Bring together every line in the data that includes "VEXT".

The data START

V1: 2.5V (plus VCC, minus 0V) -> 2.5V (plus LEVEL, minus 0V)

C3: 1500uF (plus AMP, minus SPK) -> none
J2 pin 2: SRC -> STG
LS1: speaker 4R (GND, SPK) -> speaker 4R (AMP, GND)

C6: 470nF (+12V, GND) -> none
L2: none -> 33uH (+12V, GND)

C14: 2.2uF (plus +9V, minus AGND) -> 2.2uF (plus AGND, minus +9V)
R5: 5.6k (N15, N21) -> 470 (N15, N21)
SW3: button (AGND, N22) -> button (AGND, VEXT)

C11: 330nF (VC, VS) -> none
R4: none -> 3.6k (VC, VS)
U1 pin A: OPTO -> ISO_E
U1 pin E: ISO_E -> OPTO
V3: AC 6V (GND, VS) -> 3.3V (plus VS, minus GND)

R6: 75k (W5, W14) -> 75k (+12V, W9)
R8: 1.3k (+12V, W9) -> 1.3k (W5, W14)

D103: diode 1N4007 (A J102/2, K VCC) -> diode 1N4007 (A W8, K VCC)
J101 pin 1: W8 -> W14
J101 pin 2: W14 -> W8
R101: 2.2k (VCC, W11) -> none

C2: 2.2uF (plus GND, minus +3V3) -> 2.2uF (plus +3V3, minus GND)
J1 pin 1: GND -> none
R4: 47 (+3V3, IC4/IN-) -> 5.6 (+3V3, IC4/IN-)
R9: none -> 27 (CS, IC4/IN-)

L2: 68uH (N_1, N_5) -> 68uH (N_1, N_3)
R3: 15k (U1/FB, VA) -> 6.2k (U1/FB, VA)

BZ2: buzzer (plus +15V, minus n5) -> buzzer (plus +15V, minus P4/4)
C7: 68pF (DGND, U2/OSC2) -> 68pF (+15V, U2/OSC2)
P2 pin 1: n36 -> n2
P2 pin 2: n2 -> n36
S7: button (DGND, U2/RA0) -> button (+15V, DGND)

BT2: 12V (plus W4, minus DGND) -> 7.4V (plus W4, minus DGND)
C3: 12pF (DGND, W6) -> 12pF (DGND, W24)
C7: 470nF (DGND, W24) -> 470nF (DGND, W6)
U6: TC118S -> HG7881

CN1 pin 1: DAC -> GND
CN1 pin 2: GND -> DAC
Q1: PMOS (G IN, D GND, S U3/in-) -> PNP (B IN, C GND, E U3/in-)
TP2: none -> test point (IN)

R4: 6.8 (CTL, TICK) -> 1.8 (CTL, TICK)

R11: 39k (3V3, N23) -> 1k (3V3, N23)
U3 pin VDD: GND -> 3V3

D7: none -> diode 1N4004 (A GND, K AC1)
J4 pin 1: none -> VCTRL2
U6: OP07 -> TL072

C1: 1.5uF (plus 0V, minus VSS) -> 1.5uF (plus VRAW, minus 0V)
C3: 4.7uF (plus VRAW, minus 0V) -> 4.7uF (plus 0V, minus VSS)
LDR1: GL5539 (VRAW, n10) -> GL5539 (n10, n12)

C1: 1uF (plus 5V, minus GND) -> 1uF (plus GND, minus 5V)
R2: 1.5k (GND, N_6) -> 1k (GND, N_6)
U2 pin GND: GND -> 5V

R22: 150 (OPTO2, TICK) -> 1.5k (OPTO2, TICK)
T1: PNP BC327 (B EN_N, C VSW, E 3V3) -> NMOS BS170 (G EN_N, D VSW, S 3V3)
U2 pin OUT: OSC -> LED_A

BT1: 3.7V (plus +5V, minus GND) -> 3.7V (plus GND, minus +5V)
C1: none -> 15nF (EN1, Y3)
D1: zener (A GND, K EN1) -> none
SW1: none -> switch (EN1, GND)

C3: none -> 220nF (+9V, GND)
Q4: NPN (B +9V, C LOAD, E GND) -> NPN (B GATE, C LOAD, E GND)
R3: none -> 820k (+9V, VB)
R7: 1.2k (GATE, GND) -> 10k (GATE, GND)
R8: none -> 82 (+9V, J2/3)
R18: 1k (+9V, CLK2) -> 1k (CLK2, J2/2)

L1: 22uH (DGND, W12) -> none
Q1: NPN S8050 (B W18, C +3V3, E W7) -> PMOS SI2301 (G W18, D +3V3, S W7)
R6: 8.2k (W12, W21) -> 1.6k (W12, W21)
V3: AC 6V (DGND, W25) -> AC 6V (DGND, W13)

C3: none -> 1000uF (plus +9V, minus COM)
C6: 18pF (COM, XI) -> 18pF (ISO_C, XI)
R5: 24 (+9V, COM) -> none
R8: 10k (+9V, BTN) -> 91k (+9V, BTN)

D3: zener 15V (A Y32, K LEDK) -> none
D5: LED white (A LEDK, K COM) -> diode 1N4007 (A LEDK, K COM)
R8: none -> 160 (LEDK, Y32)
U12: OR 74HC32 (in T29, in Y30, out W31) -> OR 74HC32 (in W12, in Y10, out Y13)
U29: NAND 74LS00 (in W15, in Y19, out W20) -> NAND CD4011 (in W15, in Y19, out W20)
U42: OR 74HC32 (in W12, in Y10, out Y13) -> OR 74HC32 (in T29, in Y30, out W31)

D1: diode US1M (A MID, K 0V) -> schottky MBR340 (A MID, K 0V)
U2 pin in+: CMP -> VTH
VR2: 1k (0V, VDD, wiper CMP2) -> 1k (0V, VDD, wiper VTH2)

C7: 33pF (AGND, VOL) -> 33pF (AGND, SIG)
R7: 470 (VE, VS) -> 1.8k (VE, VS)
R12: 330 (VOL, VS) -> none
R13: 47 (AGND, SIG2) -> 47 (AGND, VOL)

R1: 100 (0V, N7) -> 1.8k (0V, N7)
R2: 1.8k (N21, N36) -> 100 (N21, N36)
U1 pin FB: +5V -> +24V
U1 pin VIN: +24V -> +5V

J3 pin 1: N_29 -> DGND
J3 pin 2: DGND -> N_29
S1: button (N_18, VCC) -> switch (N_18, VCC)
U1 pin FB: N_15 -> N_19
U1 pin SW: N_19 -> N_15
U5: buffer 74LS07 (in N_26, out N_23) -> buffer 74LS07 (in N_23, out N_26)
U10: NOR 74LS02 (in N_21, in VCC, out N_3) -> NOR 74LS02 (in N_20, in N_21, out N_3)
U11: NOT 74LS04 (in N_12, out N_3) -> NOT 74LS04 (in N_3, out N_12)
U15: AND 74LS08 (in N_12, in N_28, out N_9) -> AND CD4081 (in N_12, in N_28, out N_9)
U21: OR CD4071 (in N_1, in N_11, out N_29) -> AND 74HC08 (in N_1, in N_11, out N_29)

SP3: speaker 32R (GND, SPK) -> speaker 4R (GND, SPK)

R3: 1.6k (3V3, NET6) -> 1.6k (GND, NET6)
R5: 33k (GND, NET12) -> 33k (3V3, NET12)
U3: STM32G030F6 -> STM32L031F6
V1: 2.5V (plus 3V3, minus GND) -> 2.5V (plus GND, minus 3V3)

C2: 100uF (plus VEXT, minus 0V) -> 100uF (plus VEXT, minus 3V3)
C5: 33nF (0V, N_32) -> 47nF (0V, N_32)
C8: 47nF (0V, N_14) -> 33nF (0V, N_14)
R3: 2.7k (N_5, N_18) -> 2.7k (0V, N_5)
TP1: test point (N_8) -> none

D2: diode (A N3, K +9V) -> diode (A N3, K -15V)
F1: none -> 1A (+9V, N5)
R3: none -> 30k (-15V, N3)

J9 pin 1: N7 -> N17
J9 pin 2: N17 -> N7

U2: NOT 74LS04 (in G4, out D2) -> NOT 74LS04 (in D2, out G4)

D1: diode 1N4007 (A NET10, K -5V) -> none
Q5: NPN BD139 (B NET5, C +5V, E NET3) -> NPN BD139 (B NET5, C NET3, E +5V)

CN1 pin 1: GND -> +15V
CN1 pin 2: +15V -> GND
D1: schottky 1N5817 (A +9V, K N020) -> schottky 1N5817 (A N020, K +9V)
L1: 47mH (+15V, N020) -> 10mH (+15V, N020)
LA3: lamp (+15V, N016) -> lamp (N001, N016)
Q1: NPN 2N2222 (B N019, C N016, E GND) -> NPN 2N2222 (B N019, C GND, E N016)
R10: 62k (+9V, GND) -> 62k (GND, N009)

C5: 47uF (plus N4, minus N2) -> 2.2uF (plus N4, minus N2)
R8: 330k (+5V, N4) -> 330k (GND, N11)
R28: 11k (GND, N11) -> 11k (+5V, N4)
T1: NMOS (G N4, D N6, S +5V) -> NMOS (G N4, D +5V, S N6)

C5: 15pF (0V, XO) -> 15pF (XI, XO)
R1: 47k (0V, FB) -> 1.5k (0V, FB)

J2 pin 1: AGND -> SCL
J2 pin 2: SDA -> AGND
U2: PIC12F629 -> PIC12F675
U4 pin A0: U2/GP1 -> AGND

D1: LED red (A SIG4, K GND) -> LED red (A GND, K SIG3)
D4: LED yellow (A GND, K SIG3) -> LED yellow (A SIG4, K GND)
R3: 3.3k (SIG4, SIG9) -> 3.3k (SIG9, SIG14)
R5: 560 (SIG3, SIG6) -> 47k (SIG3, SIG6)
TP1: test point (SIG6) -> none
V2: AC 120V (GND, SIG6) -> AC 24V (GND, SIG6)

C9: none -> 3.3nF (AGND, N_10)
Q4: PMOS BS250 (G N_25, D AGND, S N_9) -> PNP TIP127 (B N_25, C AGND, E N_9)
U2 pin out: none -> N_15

The data END

• Solution to this exercise:
SW3: button (AGND, N22) -> button (AGND, VEXT)
C2: 100uF (plus VEXT, minus 0V) -> 100uF (plus VEXT, minus 3V3)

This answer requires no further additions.